- Directions -
Scan the records for "repainted". Report each line that includes it.

- The input -
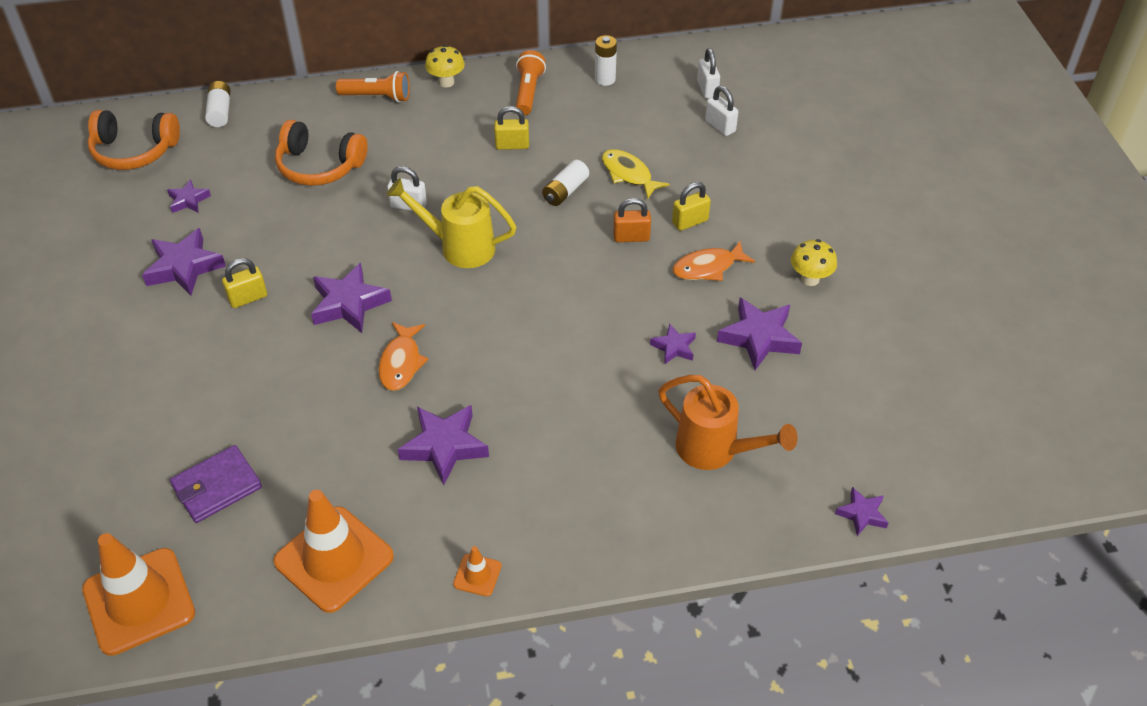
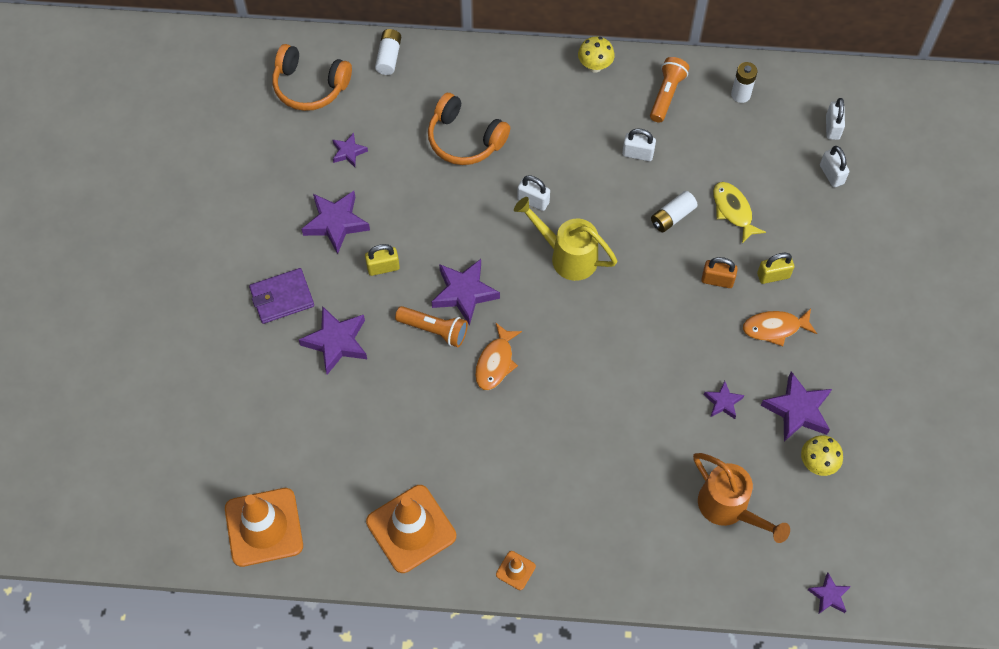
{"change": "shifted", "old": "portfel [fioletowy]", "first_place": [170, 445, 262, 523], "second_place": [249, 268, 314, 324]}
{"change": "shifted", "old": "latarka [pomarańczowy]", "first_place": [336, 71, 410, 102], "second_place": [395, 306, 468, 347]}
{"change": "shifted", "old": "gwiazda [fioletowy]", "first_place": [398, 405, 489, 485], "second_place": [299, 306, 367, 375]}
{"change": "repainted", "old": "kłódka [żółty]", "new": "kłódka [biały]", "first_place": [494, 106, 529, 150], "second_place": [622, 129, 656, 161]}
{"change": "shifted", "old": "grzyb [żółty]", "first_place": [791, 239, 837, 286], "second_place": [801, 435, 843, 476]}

* * *

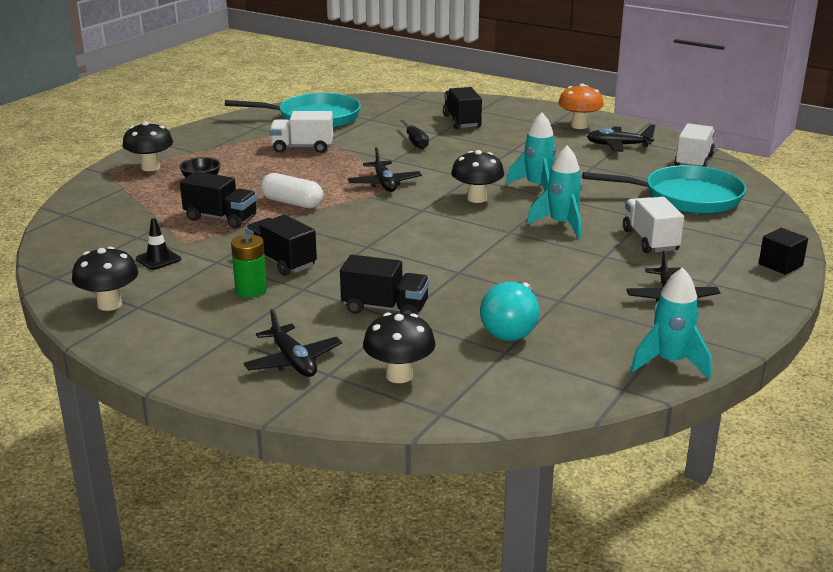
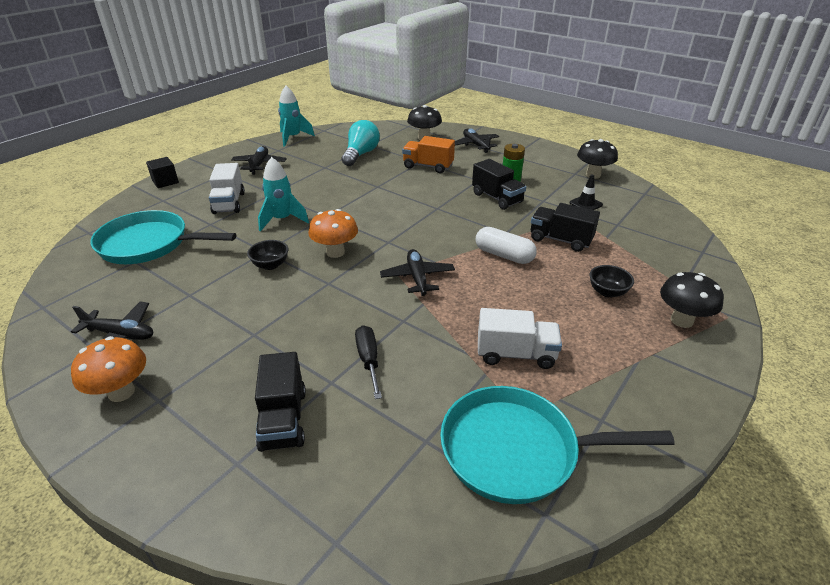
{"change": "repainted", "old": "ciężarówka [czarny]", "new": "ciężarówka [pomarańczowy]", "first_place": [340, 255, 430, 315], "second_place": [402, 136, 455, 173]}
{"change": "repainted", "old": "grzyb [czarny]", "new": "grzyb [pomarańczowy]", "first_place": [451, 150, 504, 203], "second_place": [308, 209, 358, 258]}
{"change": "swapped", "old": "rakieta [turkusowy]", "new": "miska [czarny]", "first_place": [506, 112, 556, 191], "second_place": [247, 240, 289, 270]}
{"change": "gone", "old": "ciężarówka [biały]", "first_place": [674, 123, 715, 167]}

--

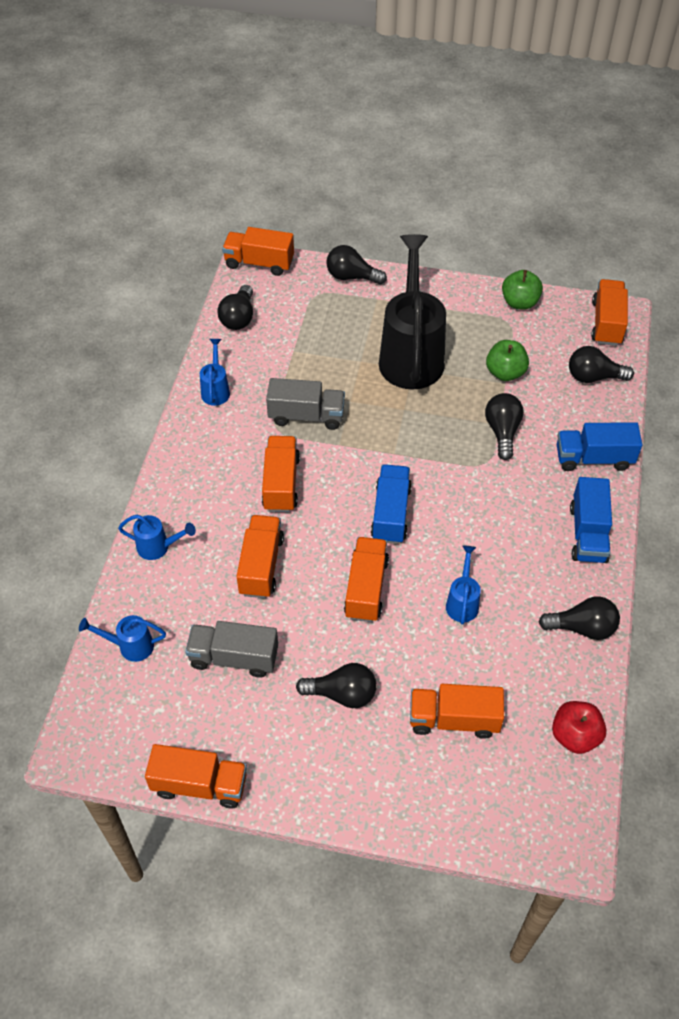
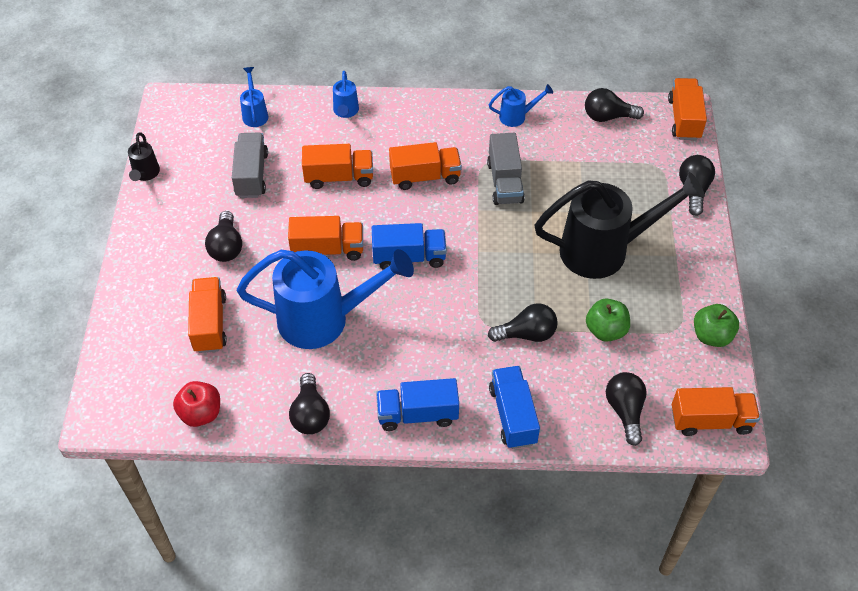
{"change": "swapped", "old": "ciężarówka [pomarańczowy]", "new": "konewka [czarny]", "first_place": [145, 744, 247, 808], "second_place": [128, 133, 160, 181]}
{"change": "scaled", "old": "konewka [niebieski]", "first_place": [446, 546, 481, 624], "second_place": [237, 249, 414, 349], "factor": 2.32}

- Solution to this problem -
{"change": "repainted", "old": "kłódka [żółty]", "new": "kłódka [biały]", "first_place": [494, 106, 529, 150], "second_place": [622, 129, 656, 161]}
{"change": "repainted", "old": "ciężarówka [czarny]", "new": "ciężarówka [pomarańczowy]", "first_place": [340, 255, 430, 315], "second_place": [402, 136, 455, 173]}
{"change": "repainted", "old": "grzyb [czarny]", "new": "grzyb [pomarańczowy]", "first_place": [451, 150, 504, 203], "second_place": [308, 209, 358, 258]}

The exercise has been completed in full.